=== Begin Enclosure ===

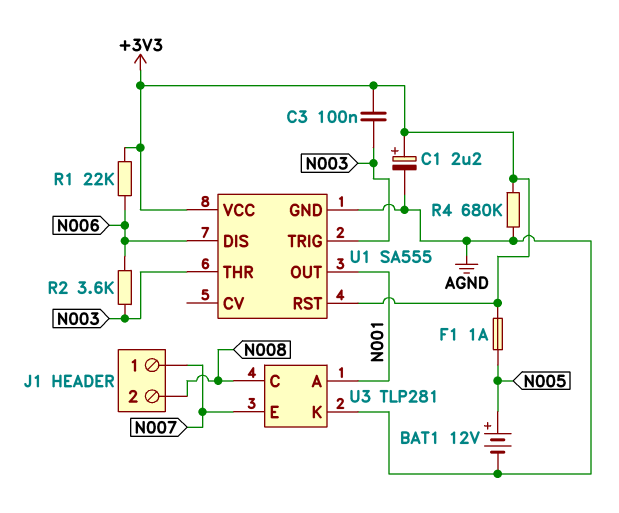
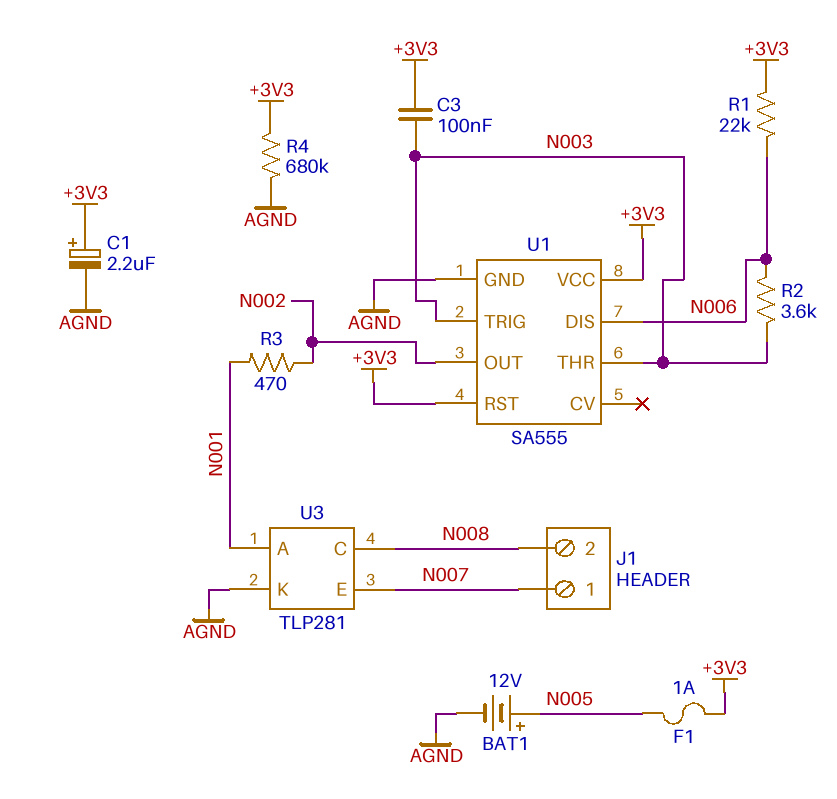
R3: none -> 470 (N001, N002)
U1 pin OUT: N001 -> N002

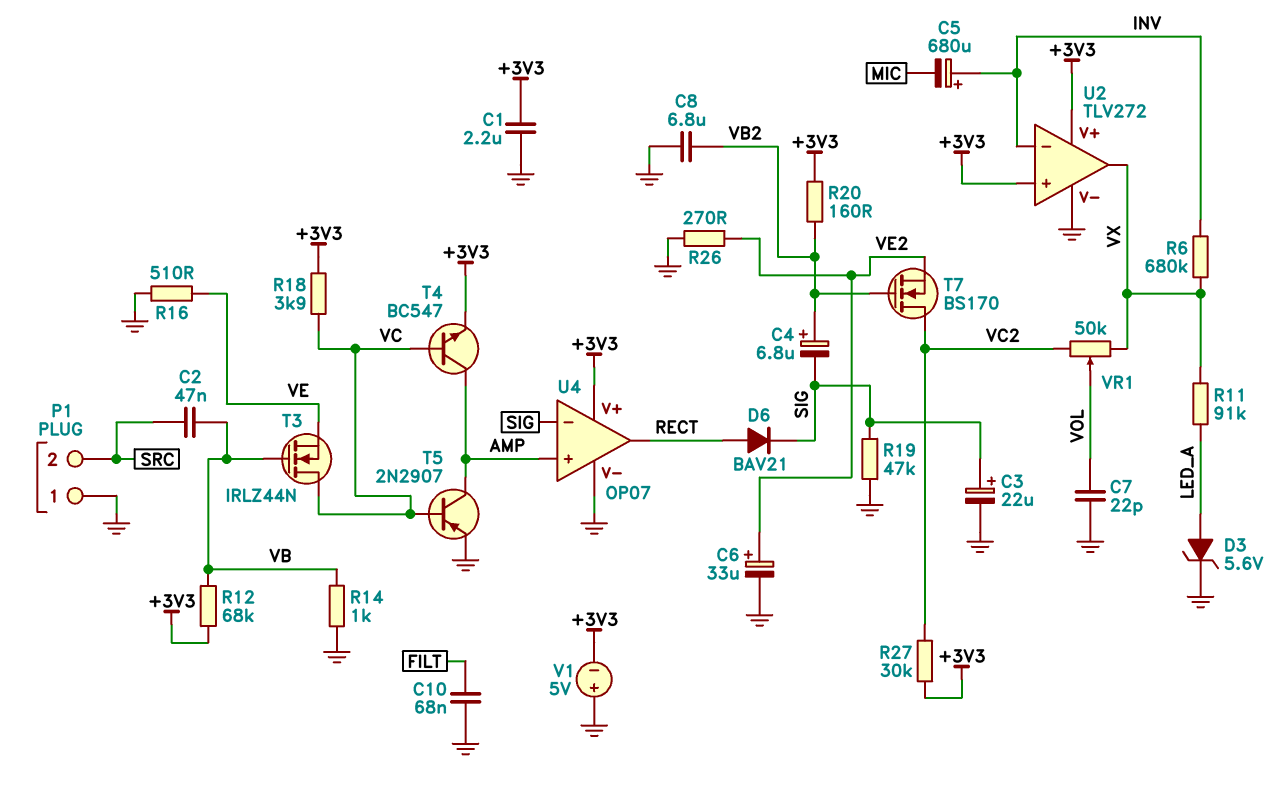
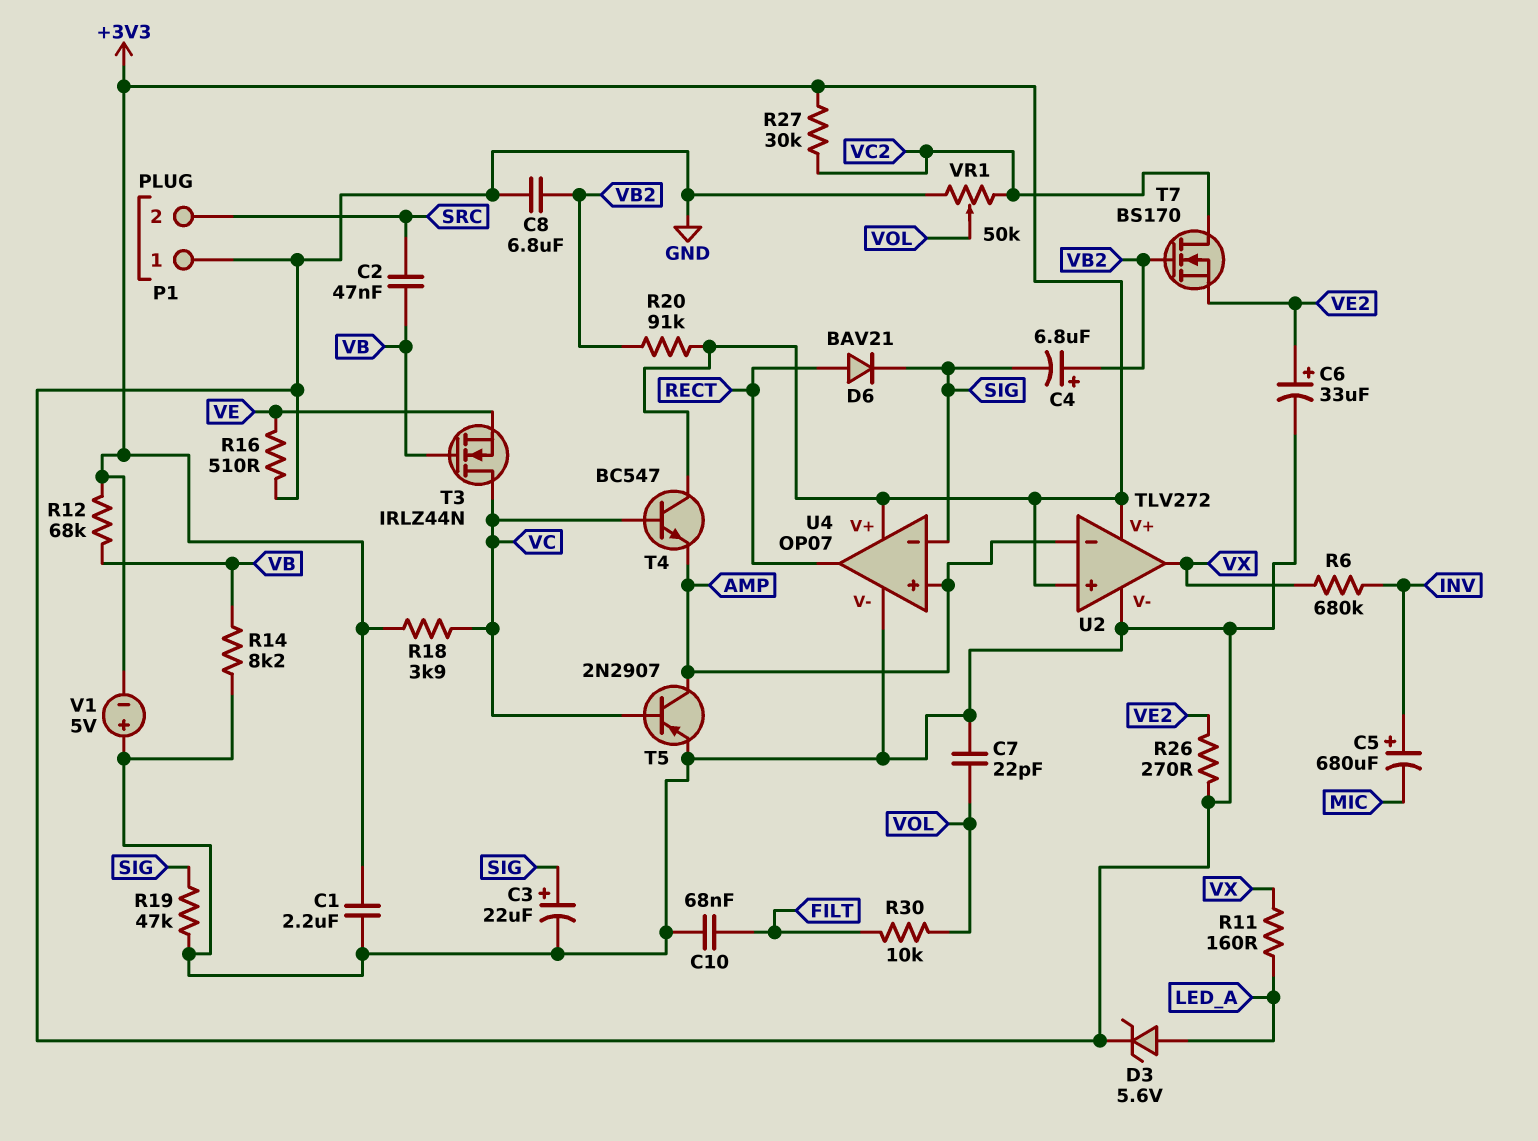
R11: 91k (LED_A, VX) -> 160 (LED_A, VX)
R14: 1k (GND, VB) -> 8.2k (GND, VB)
R20: 160 (+3V3, VB2) -> 91k (+3V3, VB2)
R30: none -> 10k (FILT, VOL)
T4: NPN BC547 (B VC, C AMP, E +3V3) -> NPN BC547 (B VC, C +3V3, E AMP)
U2 pin in-: INV -> AMP
VR1: 50k (VC2, VX, wiper VOL) -> 50k (GND, VC2, wiper VOL)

=== End Enclosure ===

From the first record to the last, transcribe everything exactly but drop the pictures.

R3: none -> 470 (N001, N002)
U1 pin OUT: N001 -> N002

R11: 91k (LED_A, VX) -> 160 (LED_A, VX)
R14: 1k (GND, VB) -> 8.2k (GND, VB)
R20: 160 (+3V3, VB2) -> 91k (+3V3, VB2)
R30: none -> 10k (FILT, VOL)
T4: NPN BC547 (B VC, C AMP, E +3V3) -> NPN BC547 (B VC, C +3V3, E AMP)
U2 pin in-: INV -> AMP
VR1: 50k (VC2, VX, wiper VOL) -> 50k (GND, VC2, wiper VOL)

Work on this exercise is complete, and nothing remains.